> [DIRECTIONS]
Could you write out the records below exactly as they appear, leaving out any pictures?

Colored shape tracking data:
○ ○ ○ ○ ○
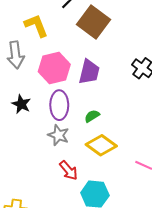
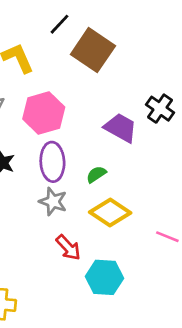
purple trapezoid: (89, 72) -> (121, 128), moved, turned -72

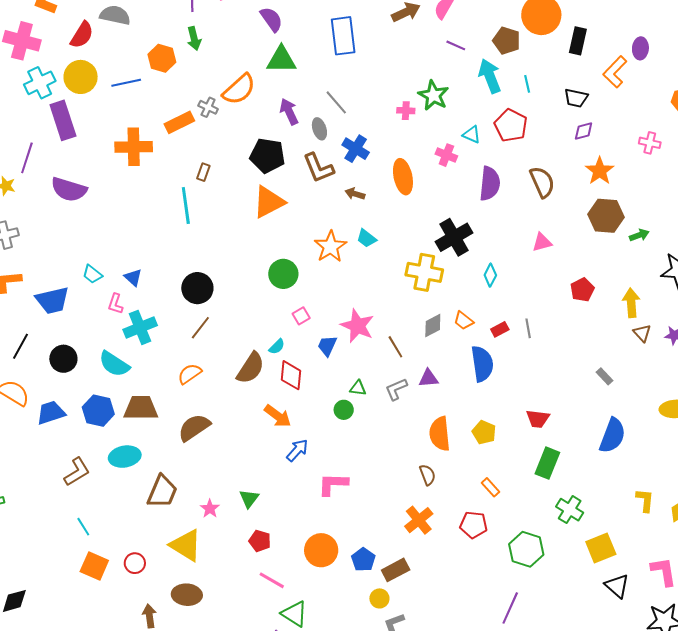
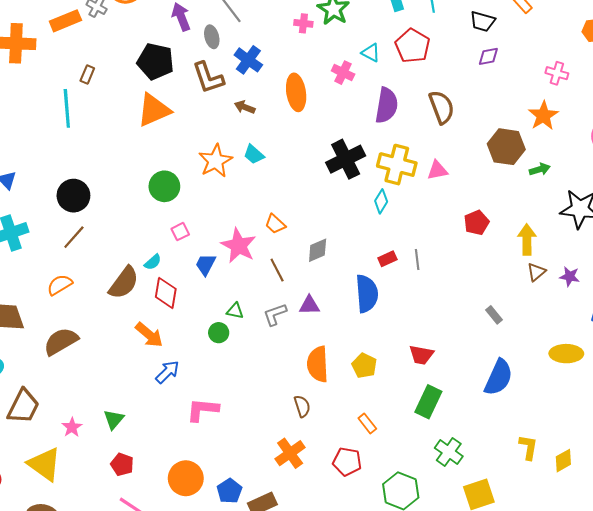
orange star: (600, 171) -> (543, 116), moved
yellow cross: (424, 272) -> (397, 165), moved
orange trapezoid: (463, 321) -> (275, 224), moved
brown triangle: (642, 333) -> (536, 272), turned 30

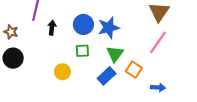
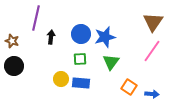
orange square: (134, 70) -> (129, 87), moved
blue rectangle: (107, 76) -> (81, 83), moved, turned 48

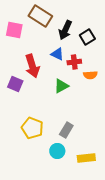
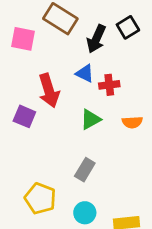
black square: (87, 37) -> (128, 27), moved
orange semicircle: (90, 75) -> (132, 122), moved
yellow pentagon: (32, 128) -> (40, 198), moved
gray rectangle: (66, 130) -> (85, 170), moved

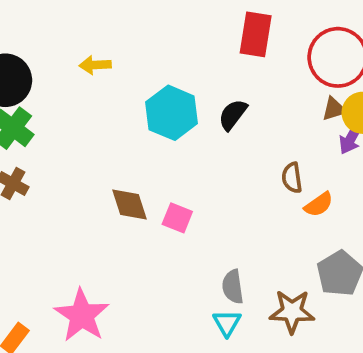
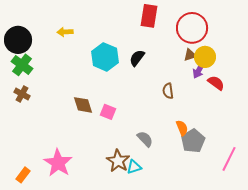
orange semicircle: (319, 204) -> (182, 128), moved, turned -77
gray semicircle: (233, 287) -> (145, 139), moved, turned 144
brown star: (292, 312) -> (118, 161), moved, turned 30
cyan triangle: (227, 323) -> (134, 167), turned 42

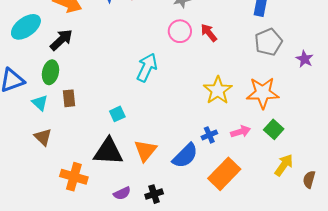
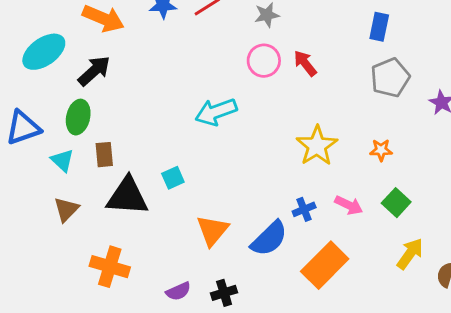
cyan arrow: (147, 67) -> (216, 112), turned -136
orange star: (263, 93) -> (381, 150), size x0.5
pink arrow: (241, 132) -> (349, 205), turned 42
brown triangle: (43, 137) -> (66, 209), turned 30
black triangle: (108, 152) -> (127, 196), moved

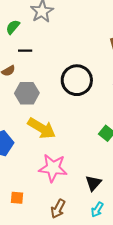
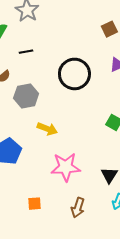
black line: (25, 51) -> (26, 52), moved
yellow arrow: (42, 128) -> (47, 129), size x0.7

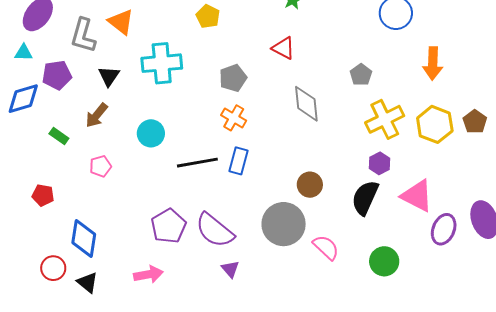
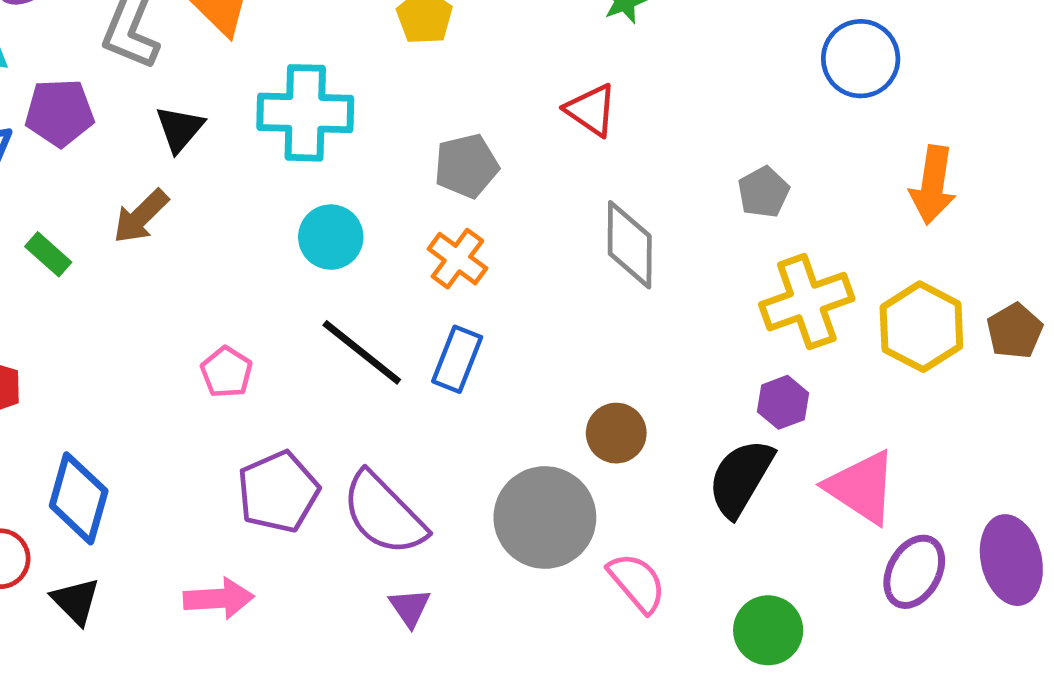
cyan circle: (151, 133) -> (331, 237), moved
black line: (197, 163) -> (362, 352), turned 42
pink pentagon: (100, 166) -> (226, 372), moved, turned -30

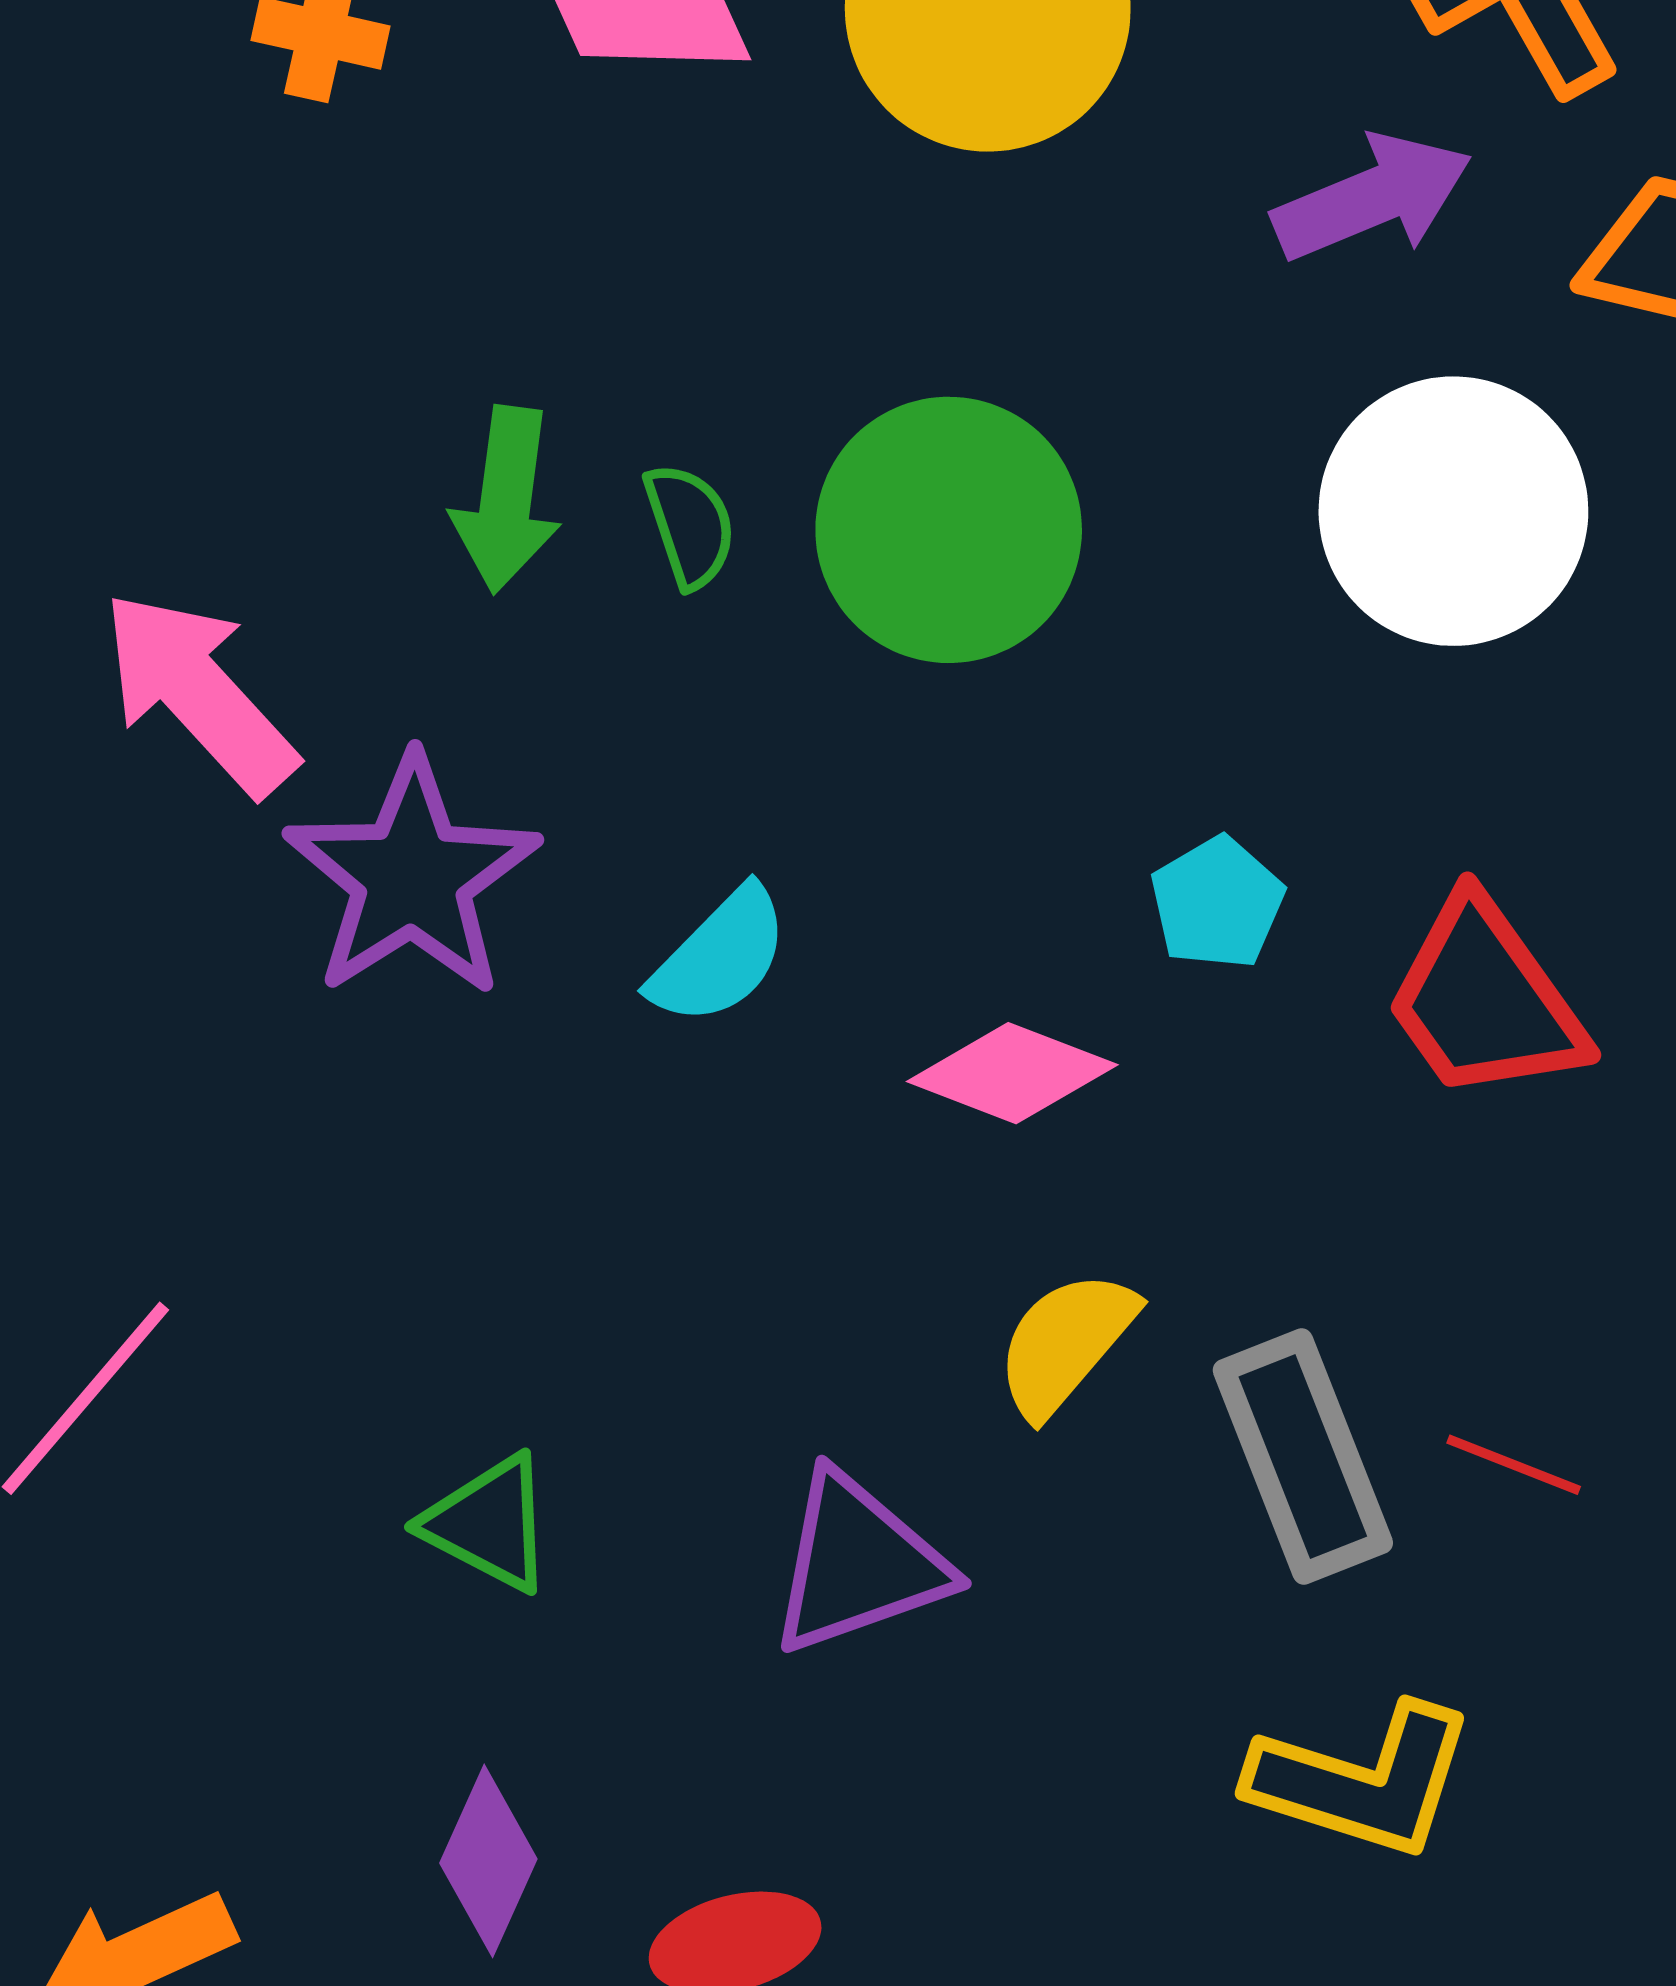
○ ○ ○ ○ ○
> [SOLUTION TO THIS PROBLEM]
purple trapezoid: (89, 72) -> (121, 128), moved, turned -72

orange star: (600, 171) -> (543, 116), moved
yellow cross: (424, 272) -> (397, 165), moved
orange trapezoid: (463, 321) -> (275, 224), moved
brown triangle: (642, 333) -> (536, 272), turned 30

orange square: (134, 70) -> (129, 87), moved
blue rectangle: (107, 76) -> (81, 83), moved, turned 48

black square: (87, 37) -> (128, 27), moved
orange semicircle: (90, 75) -> (132, 122), moved
yellow pentagon: (32, 128) -> (40, 198), moved
gray rectangle: (66, 130) -> (85, 170), moved

orange semicircle: (319, 204) -> (182, 128), moved, turned -77
gray semicircle: (233, 287) -> (145, 139), moved, turned 144
brown star: (292, 312) -> (118, 161), moved, turned 30
cyan triangle: (227, 323) -> (134, 167), turned 42

cyan arrow: (147, 67) -> (216, 112), turned -136
orange star: (263, 93) -> (381, 150), size x0.5
pink arrow: (241, 132) -> (349, 205), turned 42
brown triangle: (43, 137) -> (66, 209), turned 30
black triangle: (108, 152) -> (127, 196), moved

black line: (25, 51) -> (26, 52), moved
yellow arrow: (42, 128) -> (47, 129), size x0.7

cyan circle: (151, 133) -> (331, 237), moved
black line: (197, 163) -> (362, 352), turned 42
pink pentagon: (100, 166) -> (226, 372), moved, turned -30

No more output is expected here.